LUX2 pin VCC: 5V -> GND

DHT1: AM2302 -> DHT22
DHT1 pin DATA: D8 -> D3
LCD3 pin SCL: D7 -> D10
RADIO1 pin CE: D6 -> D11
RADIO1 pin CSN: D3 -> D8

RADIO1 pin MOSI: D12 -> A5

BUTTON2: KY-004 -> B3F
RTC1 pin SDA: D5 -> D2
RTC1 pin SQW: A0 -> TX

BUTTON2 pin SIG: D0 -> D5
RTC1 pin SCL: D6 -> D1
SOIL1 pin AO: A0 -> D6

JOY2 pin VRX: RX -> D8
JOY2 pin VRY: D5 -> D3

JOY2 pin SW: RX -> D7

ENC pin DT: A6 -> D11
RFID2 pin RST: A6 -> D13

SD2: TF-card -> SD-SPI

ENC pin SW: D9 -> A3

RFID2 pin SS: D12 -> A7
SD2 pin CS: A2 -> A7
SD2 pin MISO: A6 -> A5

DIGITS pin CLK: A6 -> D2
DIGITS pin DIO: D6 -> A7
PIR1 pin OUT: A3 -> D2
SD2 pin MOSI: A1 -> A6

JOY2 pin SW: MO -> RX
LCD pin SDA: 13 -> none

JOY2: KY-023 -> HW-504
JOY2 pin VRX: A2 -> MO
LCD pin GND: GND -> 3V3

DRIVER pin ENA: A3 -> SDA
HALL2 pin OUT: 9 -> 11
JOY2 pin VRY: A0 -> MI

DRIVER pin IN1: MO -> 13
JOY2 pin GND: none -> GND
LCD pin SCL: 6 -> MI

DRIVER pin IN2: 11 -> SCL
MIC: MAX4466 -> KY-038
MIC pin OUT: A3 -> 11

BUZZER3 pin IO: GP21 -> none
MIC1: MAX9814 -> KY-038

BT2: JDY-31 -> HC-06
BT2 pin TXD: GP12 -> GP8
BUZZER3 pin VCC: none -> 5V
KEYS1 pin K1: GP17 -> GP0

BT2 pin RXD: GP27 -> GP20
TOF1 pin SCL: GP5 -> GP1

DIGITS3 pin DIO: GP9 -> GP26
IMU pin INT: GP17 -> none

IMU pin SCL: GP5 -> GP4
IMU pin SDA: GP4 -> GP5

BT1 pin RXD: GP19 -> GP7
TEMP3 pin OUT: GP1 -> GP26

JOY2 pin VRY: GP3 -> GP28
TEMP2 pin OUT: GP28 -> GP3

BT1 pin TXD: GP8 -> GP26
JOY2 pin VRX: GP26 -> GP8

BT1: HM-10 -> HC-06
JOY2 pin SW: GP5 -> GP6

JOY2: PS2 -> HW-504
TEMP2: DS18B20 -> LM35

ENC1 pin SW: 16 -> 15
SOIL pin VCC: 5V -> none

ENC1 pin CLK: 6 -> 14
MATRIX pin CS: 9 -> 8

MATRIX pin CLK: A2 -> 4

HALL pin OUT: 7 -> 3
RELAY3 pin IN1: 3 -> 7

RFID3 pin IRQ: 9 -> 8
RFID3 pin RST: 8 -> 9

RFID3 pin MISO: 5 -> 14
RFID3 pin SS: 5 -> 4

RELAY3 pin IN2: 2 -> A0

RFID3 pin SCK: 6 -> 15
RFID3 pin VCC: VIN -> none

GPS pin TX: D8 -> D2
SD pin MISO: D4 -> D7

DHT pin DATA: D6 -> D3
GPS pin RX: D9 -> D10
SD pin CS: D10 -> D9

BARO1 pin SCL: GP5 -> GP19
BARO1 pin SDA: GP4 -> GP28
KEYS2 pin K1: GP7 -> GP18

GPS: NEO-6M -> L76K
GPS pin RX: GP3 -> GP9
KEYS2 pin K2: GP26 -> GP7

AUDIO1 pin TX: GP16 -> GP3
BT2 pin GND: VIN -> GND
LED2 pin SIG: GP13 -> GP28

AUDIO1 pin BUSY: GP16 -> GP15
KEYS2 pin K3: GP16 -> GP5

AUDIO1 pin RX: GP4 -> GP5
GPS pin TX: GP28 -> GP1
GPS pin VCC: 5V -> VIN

Task objective: Nothing but the lines from the first line of the data through the line with "JOY2: PS2 -> HW-504" should be returned, exactly as they appear, both ends included.

Solution to this task:
LUX2 pin VCC: 5V -> GND

DHT1: AM2302 -> DHT22
DHT1 pin DATA: D8 -> D3
LCD3 pin SCL: D7 -> D10
RADIO1 pin CE: D6 -> D11
RADIO1 pin CSN: D3 -> D8

RADIO1 pin MOSI: D12 -> A5

BUTTON2: KY-004 -> B3F
RTC1 pin SDA: D5 -> D2
RTC1 pin SQW: A0 -> TX

BUTTON2 pin SIG: D0 -> D5
RTC1 pin SCL: D6 -> D1
SOIL1 pin AO: A0 -> D6

JOY2 pin VRX: RX -> D8
JOY2 pin VRY: D5 -> D3

JOY2 pin SW: RX -> D7

ENC pin DT: A6 -> D11
RFID2 pin RST: A6 -> D13

SD2: TF-card -> SD-SPI

ENC pin SW: D9 -> A3

RFID2 pin SS: D12 -> A7
SD2 pin CS: A2 -> A7
SD2 pin MISO: A6 -> A5

DIGITS pin CLK: A6 -> D2
DIGITS pin DIO: D6 -> A7
PIR1 pin OUT: A3 -> D2
SD2 pin MOSI: A1 -> A6

JOY2 pin SW: MO -> RX
LCD pin SDA: 13 -> none

JOY2: KY-023 -> HW-504
JOY2 pin VRX: A2 -> MO
LCD pin GND: GND -> 3V3

DRIVER pin ENA: A3 -> SDA
HALL2 pin OUT: 9 -> 11
JOY2 pin VRY: A0 -> MI

DRIVER pin IN1: MO -> 13
JOY2 pin GND: none -> GND
LCD pin SCL: 6 -> MI

DRIVER pin IN2: 11 -> SCL
MIC: MAX4466 -> KY-038
MIC pin OUT: A3 -> 11

BUZZER3 pin IO: GP21 -> none
MIC1: MAX9814 -> KY-038

BT2: JDY-31 -> HC-06
BT2 pin TXD: GP12 -> GP8
BUZZER3 pin VCC: none -> 5V
KEYS1 pin K1: GP17 -> GP0

BT2 pin RXD: GP27 -> GP20
TOF1 pin SCL: GP5 -> GP1

DIGITS3 pin DIO: GP9 -> GP26
IMU pin INT: GP17 -> none

IMU pin SCL: GP5 -> GP4
IMU pin SDA: GP4 -> GP5

BT1 pin RXD: GP19 -> GP7
TEMP3 pin OUT: GP1 -> GP26

JOY2 pin VRY: GP3 -> GP28
TEMP2 pin OUT: GP28 -> GP3

BT1 pin TXD: GP8 -> GP26
JOY2 pin VRX: GP26 -> GP8

BT1: HM-10 -> HC-06
JOY2 pin SW: GP5 -> GP6

JOY2: PS2 -> HW-504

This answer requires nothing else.